PROVIDED ENTRIES -
Segment Open

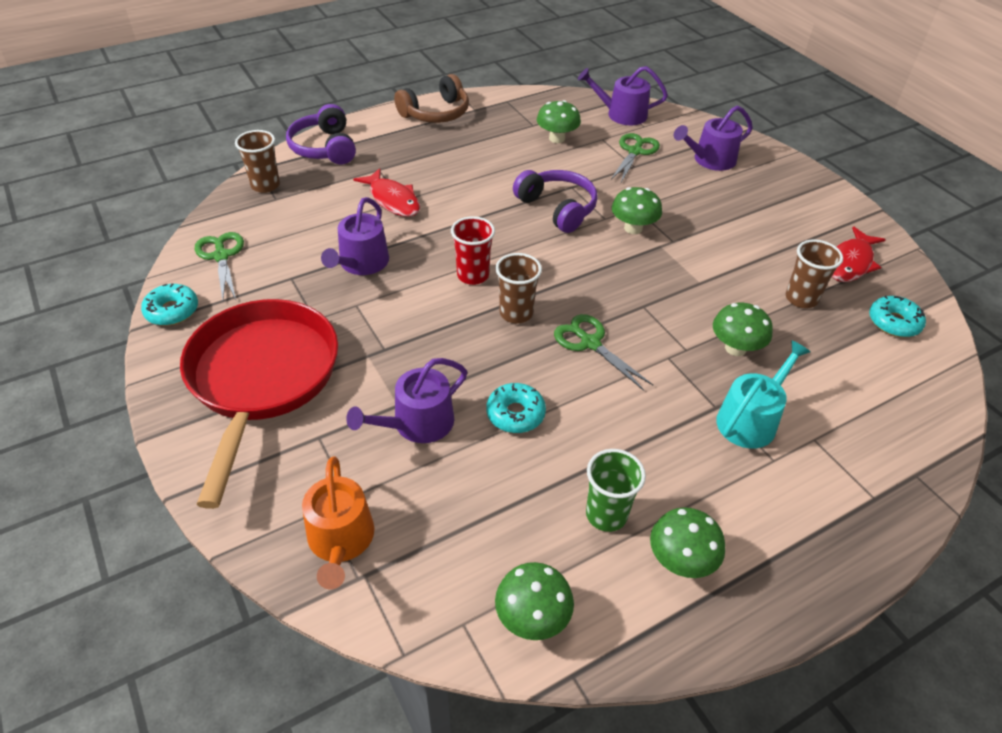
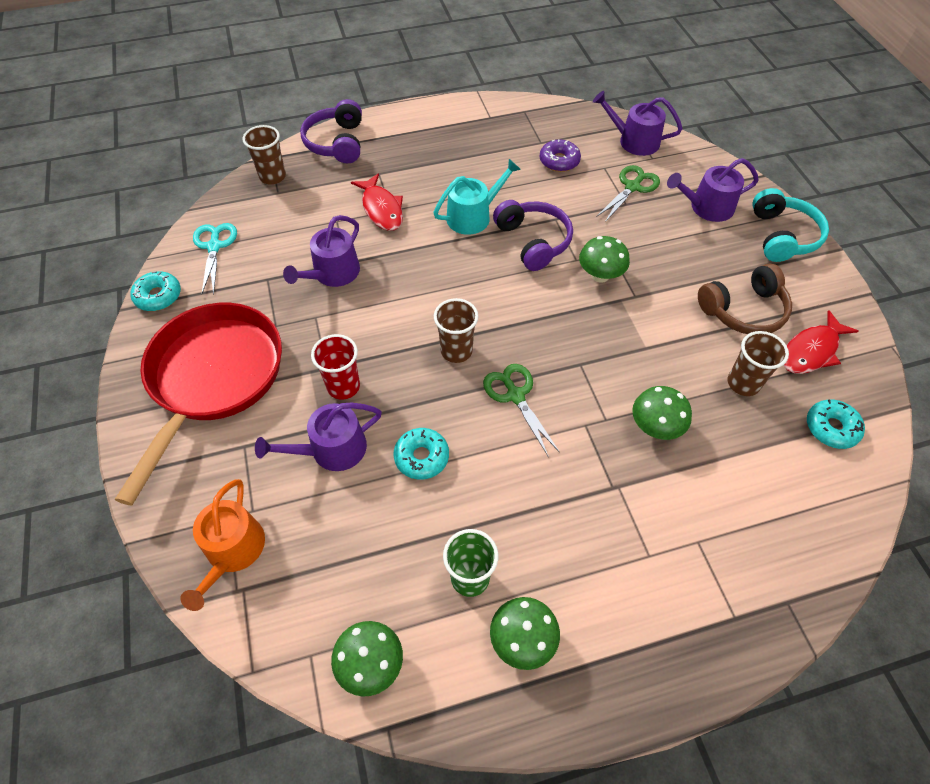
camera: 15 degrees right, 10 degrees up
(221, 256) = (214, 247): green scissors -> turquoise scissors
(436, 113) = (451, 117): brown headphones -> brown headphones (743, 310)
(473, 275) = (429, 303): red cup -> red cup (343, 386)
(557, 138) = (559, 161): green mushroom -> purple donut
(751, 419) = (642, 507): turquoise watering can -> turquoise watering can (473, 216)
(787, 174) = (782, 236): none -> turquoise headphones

Segment Closed
Segment Open

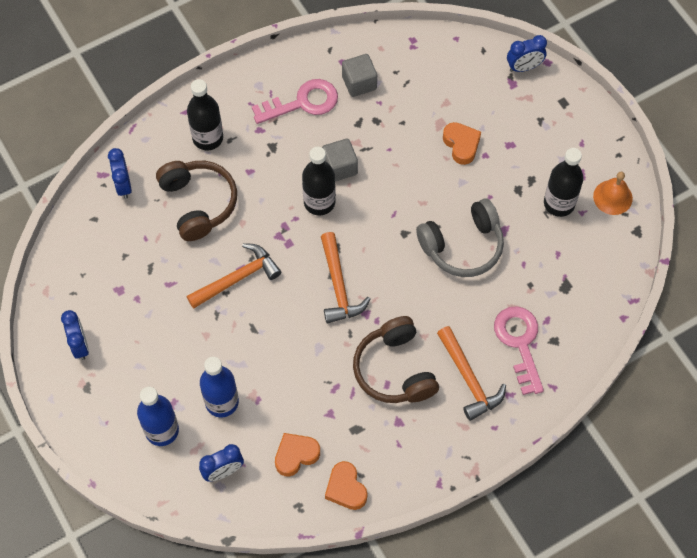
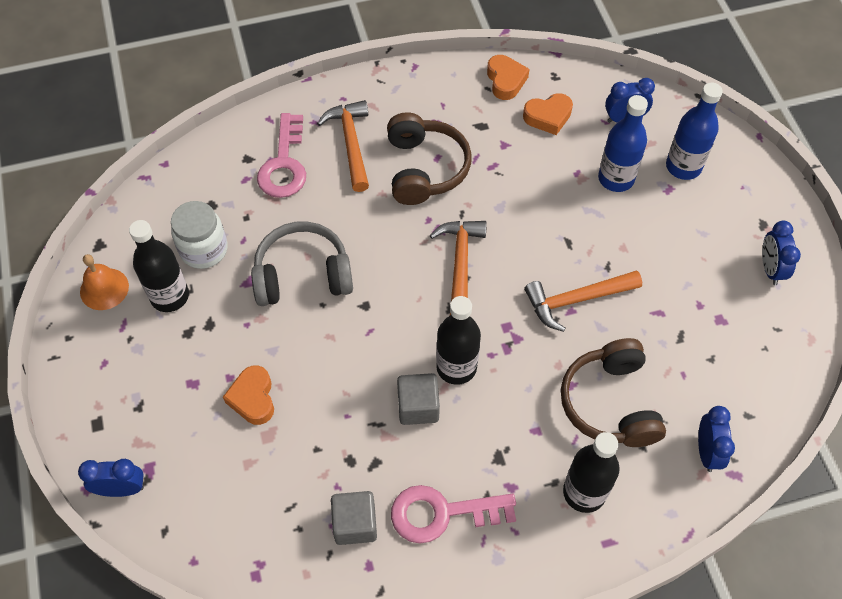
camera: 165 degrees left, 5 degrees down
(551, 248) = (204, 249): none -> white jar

Segment Closed

Copy out each line in the preceding records that contains "turquoise".

RESPONSE TO THE EXERCISE -
(221, 256) = (214, 247): green scissors -> turquoise scissors
(751, 419) = (642, 507): turquoise watering can -> turquoise watering can (473, 216)
(787, 174) = (782, 236): none -> turquoise headphones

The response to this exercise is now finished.